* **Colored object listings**
___
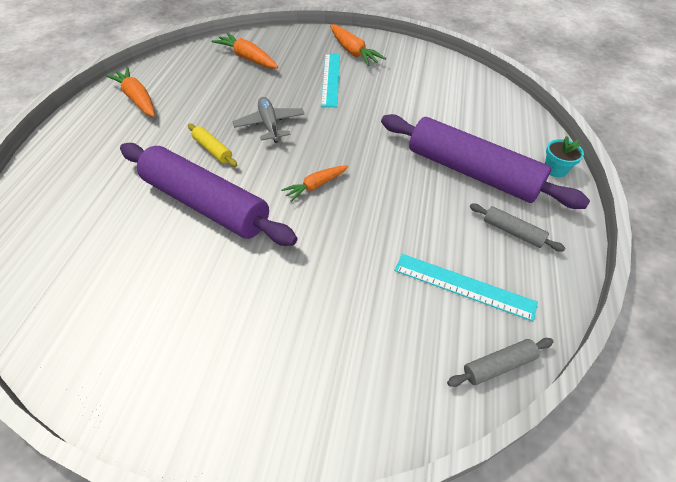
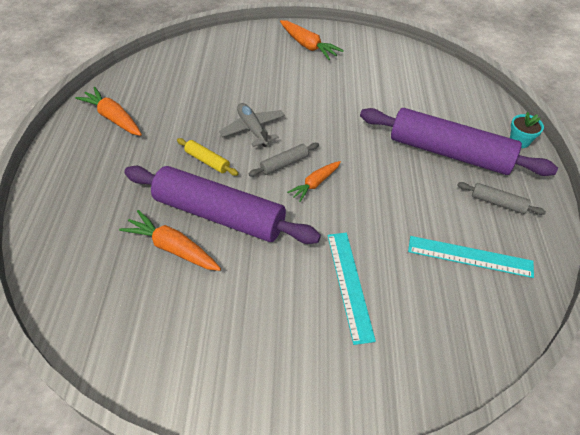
camera: 10 degrees left, 0 degrees up
(248, 58) = (208, 63): orange carrot -> orange carrot (173, 248)
(331, 79) = (295, 76): turquoise ruler -> turquoise ruler (349, 284)
(498, 365) = (515, 319): grey rolling pin -> grey rolling pin (284, 164)

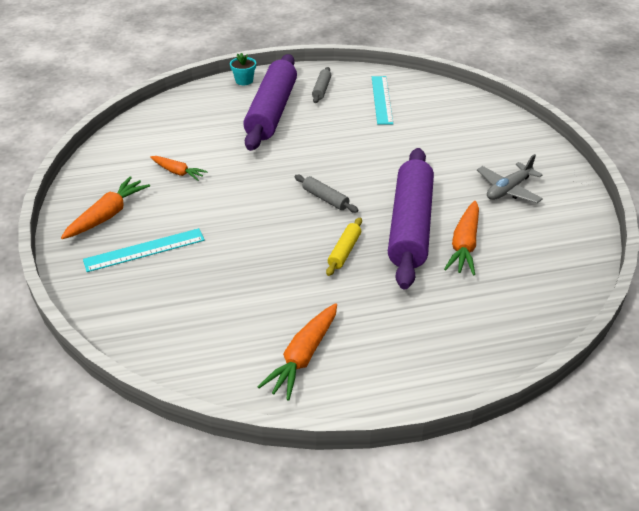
camera: 105 degrees left, 10 degrees down
(253, 129) = (282, 229): grey plane -> grey plane (508, 189)
(315, 183) = (343, 176): orange carrot -> orange carrot (178, 172)
(349, 284) = (439, 146): turquoise ruler -> turquoise ruler (144, 250)

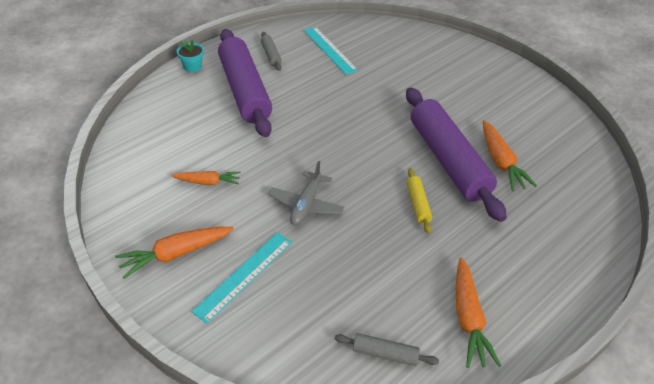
camera: 30 degrees left, 5 degrees up
(107, 215) = (176, 254): orange carrot -> orange carrot turned 120 degrees counterclockwise
(325, 198) = (361, 160): grey rolling pin -> grey rolling pin (385, 353)
(508, 189) = (491, 101): grey plane -> grey plane (306, 205)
___
* **Task objective**
Every line above in which the word "degrees" is present must be copied into the answer.

* **Solution to the problem**
camera: 10 degrees left, 0 degrees up
camera: 105 degrees left, 10 degrees down
camera: 30 degrees left, 5 degrees up
(107, 215) = (176, 254): orange carrot -> orange carrot turned 120 degrees counterclockwise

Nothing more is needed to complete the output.